=== Provided data ===
*-*-*

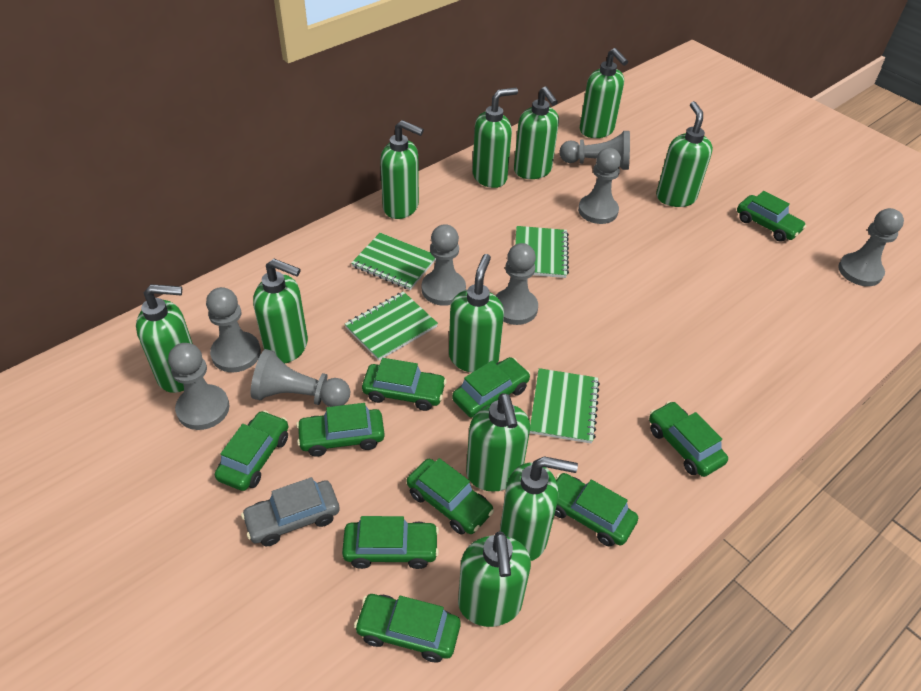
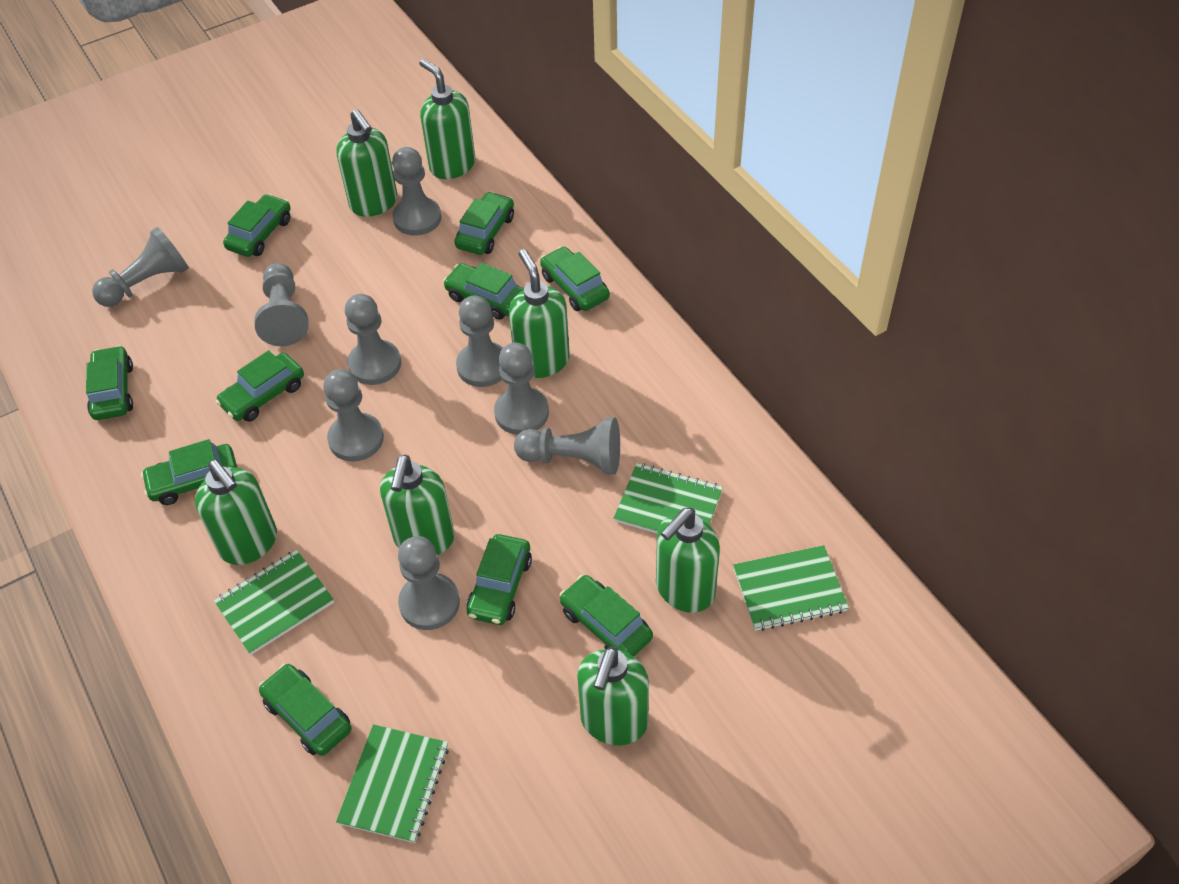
green soap dispenser: 11 -> 7
grey car: 1 -> 0
grey pawn: 8 -> 9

*-*-*

No pictures belong in the copy. Repeat the listing above exactly.

green soap dispenser: 11 -> 7
grey car: 1 -> 0
grey pawn: 8 -> 9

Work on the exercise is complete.